What you need to do :: The required output is the line that contains "The brown_zorisofu at [663, 869] disappeared." plus every line after it in the listing below, copied exactly as it appears.

Material provided ::
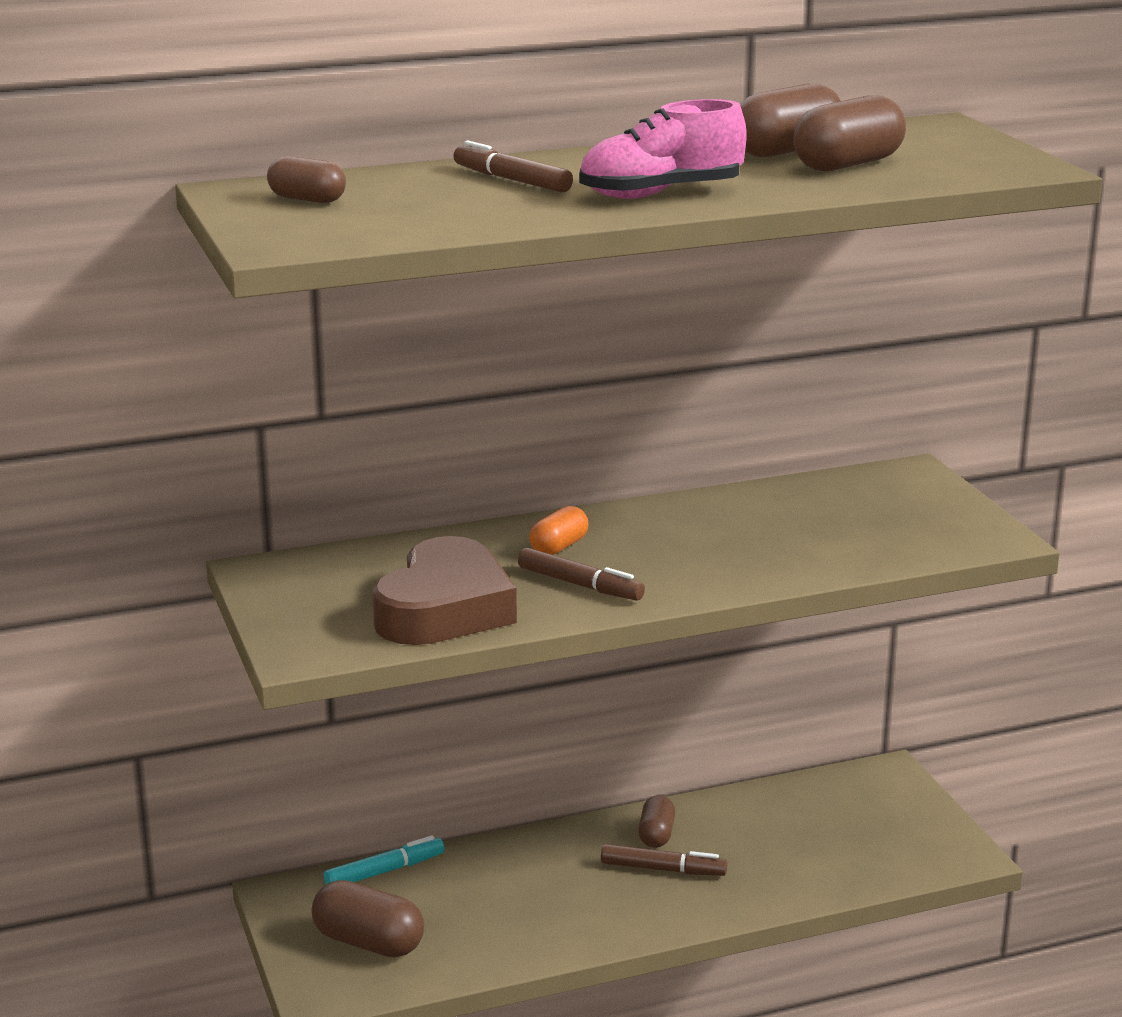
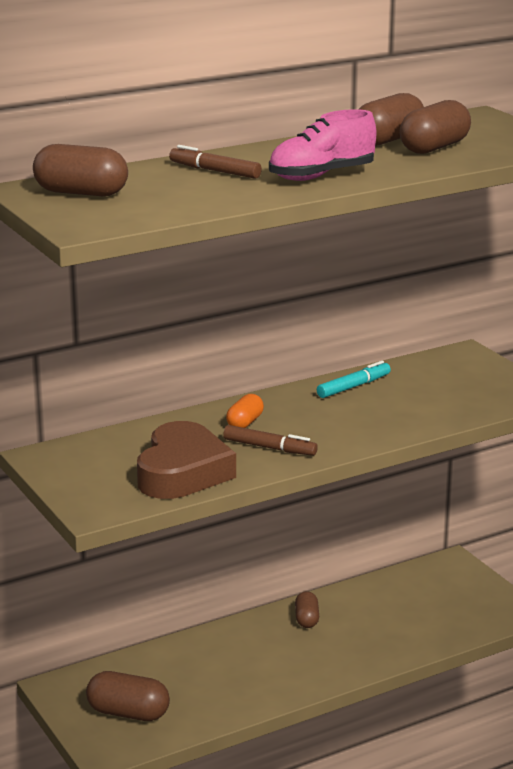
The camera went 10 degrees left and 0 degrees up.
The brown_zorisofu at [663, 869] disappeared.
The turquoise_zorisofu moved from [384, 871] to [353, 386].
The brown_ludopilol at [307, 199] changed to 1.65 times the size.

The completed task ::
The brown_zorisofu at [663, 869] disappeared.
The turquoise_zorisofu moved from [384, 871] to [353, 386].
The brown_ludopilol at [307, 199] changed to 1.65 times the size.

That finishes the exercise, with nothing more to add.